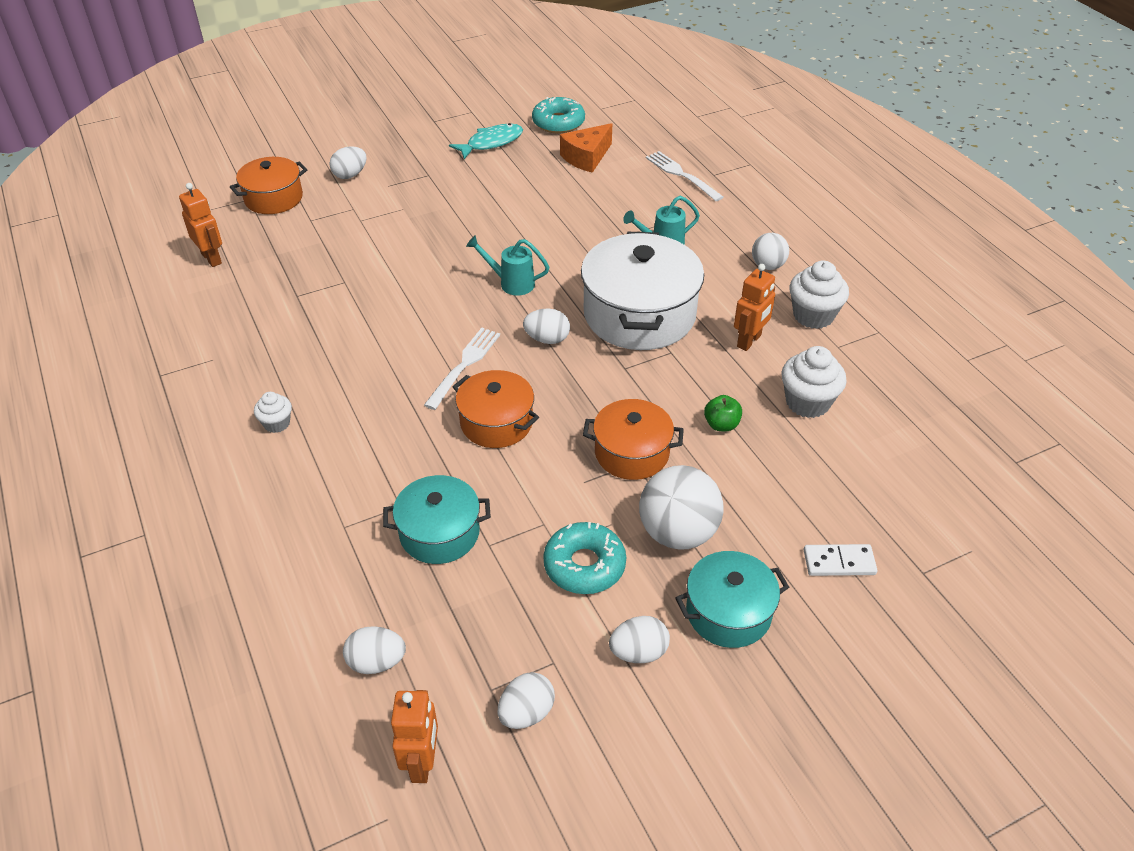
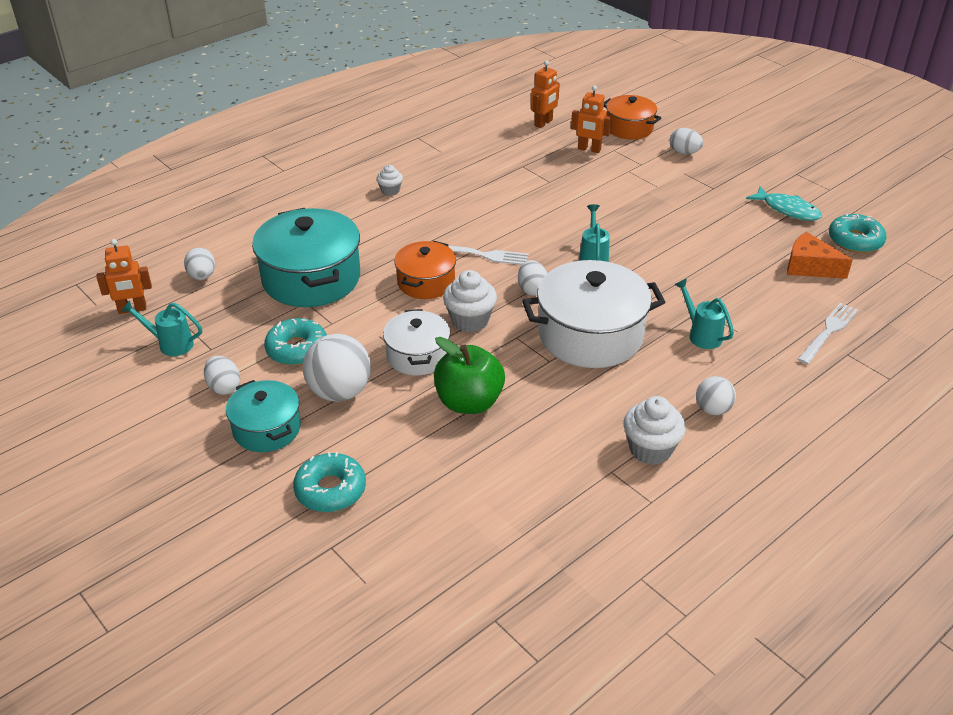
camera: 75 degrees right, 5 degrees down
(439, 533) = (311, 278): turquoise pot -> turquoise pot, size x1.71
(526, 713) = (170, 344): white egg -> turquoise watering can
(631, 453) = (417, 355): orange pot -> white pot
(721, 424) = (469, 402): green apple -> green apple, size x2.07
(749, 341) = (588, 408): orange robot -> orange robot (589, 149)
(807, 402) = (520, 455): white cupcake -> white cupcake (470, 320)
(839, 562) = (330, 490): white domino -> turquoise donut

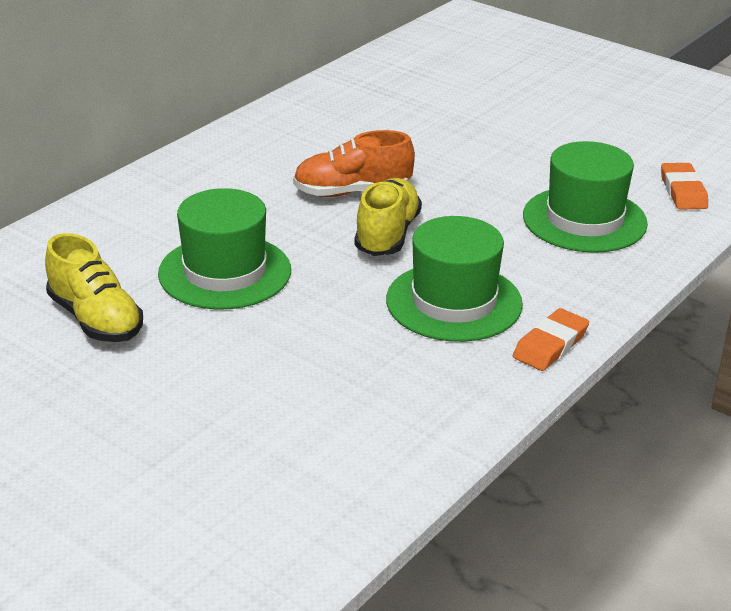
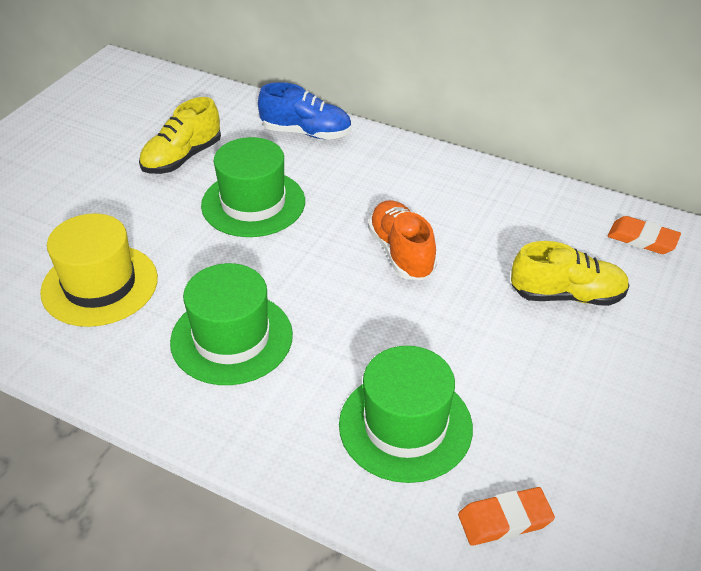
camera: 80 degrees right, 10 degrees up
(97, 224) = (306, 133): none -> blue shoe
(337, 391) = (100, 285): none -> yellow hat
(387, 235) = (333, 284): yellow shoe -> yellow shoe (567, 295)
(550, 345) = (170, 410): orange eraser -> orange eraser (642, 239)

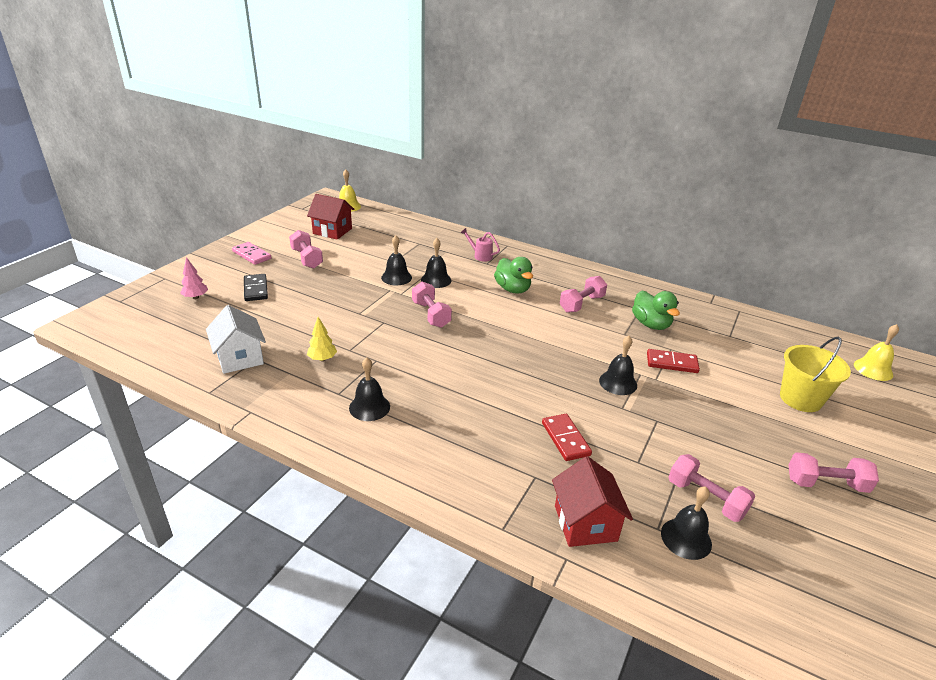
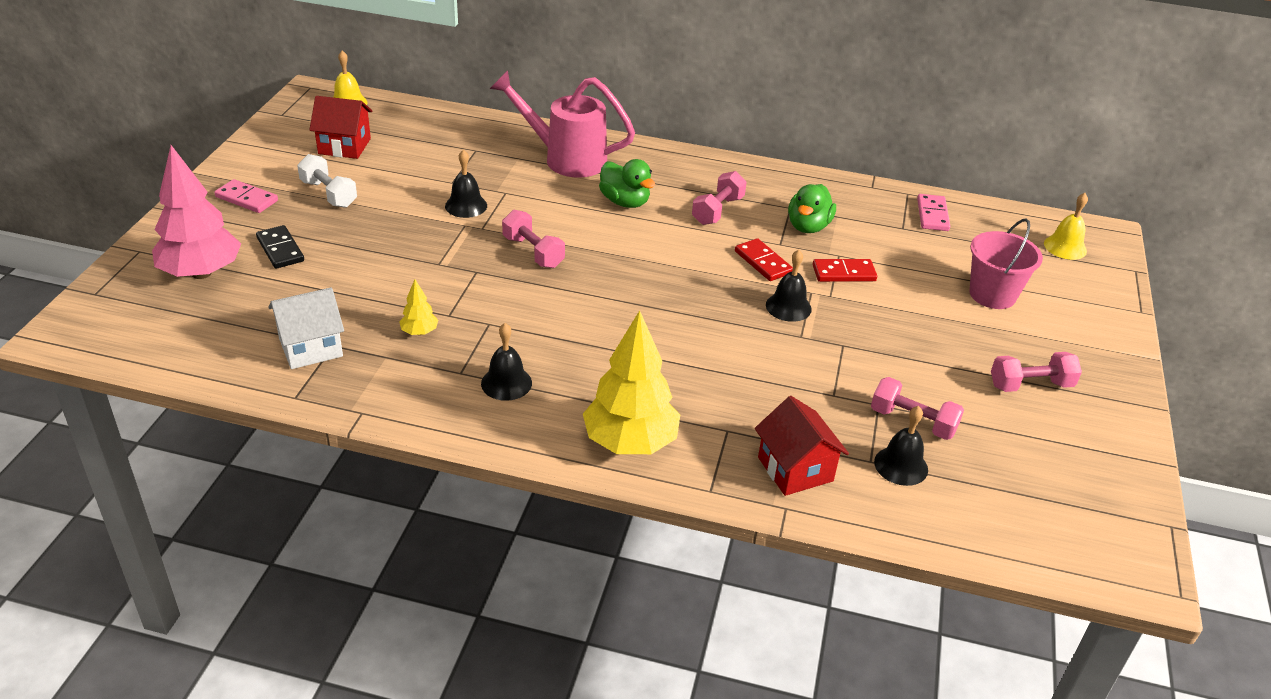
camera: 15 degrees left, 5 degrees up
(196, 297) = (201, 273): pink tree -> pink tree, size x2.29
(240, 358) = (310, 347): white house -> white house turned 75 degrees counterclockwise
(307, 258) = (329, 194): pink dumbbell -> white dumbbell
(436, 280) = (520, 202): black bell -> none
(448, 473) = (630, 442): none -> yellow tree
(480, 256) = (565, 158): pink watering can -> pink watering can, size x2.39
(565, 439) = (748, 383): red domino -> red domino (763, 262)
(651, 324) = (808, 226): green duck -> green duck turned 60 degrees clockwise
(757, 329) = (932, 215): none -> pink domino
(800, 399) = (992, 294): yellow bucket -> pink bucket

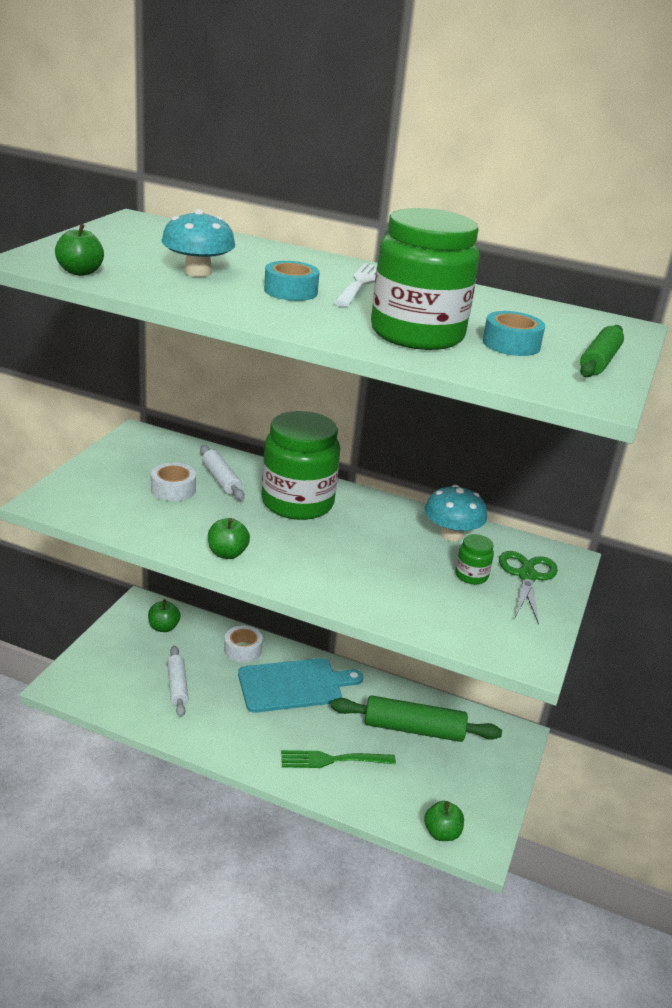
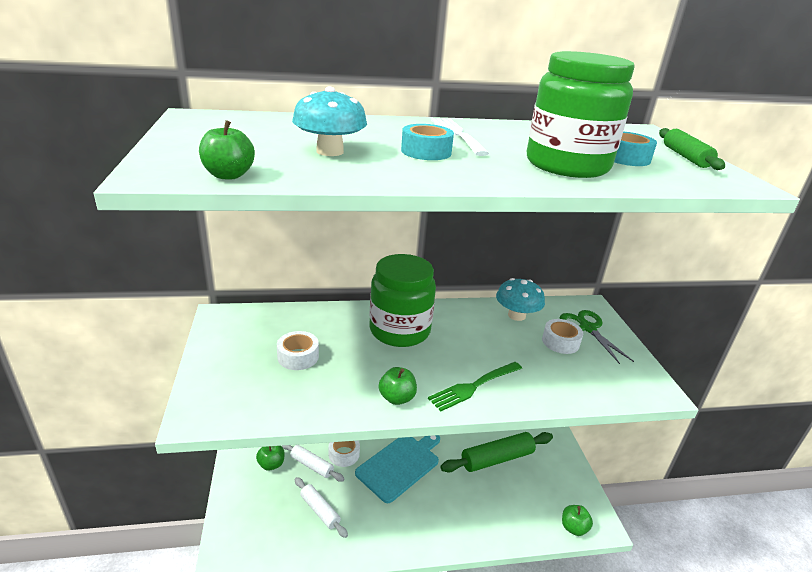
camera: 30 degrees left, 0 degrees up
(221, 479) = (326, 332): white rolling pin -> white rolling pin (311, 465)
(332, 760) = (470, 511): green fork -> green fork (473, 386)
(471, 575) = (560, 342): green jar -> white tape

------------------------------------

Please print each of the records word for word, keeping the pictures out.

camera: 75 degrees right, 5 degrees down
(439, 533) = (311, 278): turquoise pot -> turquoise pot, size x1.71
(526, 713) = (170, 344): white egg -> turquoise watering can
(631, 453) = (417, 355): orange pot -> white pot
(721, 424) = (469, 402): green apple -> green apple, size x2.07
(749, 341) = (588, 408): orange robot -> orange robot (589, 149)
(807, 402) = (520, 455): white cupcake -> white cupcake (470, 320)
(839, 562) = (330, 490): white domino -> turquoise donut

camera: 80 degrees right, 10 degrees up
(97, 224) = (306, 133): none -> blue shoe
(337, 391) = (100, 285): none -> yellow hat
(387, 235) = (333, 284): yellow shoe -> yellow shoe (567, 295)
(550, 345) = (170, 410): orange eraser -> orange eraser (642, 239)

camera: 15 degrees left, 5 degrees up
(196, 297) = (201, 273): pink tree -> pink tree, size x2.29
(240, 358) = (310, 347): white house -> white house turned 75 degrees counterclockwise
(307, 258) = (329, 194): pink dumbbell -> white dumbbell
(436, 280) = (520, 202): black bell -> none
(448, 473) = (630, 442): none -> yellow tree
(480, 256) = (565, 158): pink watering can -> pink watering can, size x2.39
(565, 439) = (748, 383): red domino -> red domino (763, 262)
(651, 324) = (808, 226): green duck -> green duck turned 60 degrees clockwise
(757, 329) = (932, 215): none -> pink domino
(800, 399) = (992, 294): yellow bucket -> pink bucket

camera: 30 degrees left, 0 degrees up
(221, 479) = (326, 332): white rolling pin -> white rolling pin (311, 465)
(332, 760) = (470, 511): green fork -> green fork (473, 386)
(471, 575) = (560, 342): green jar -> white tape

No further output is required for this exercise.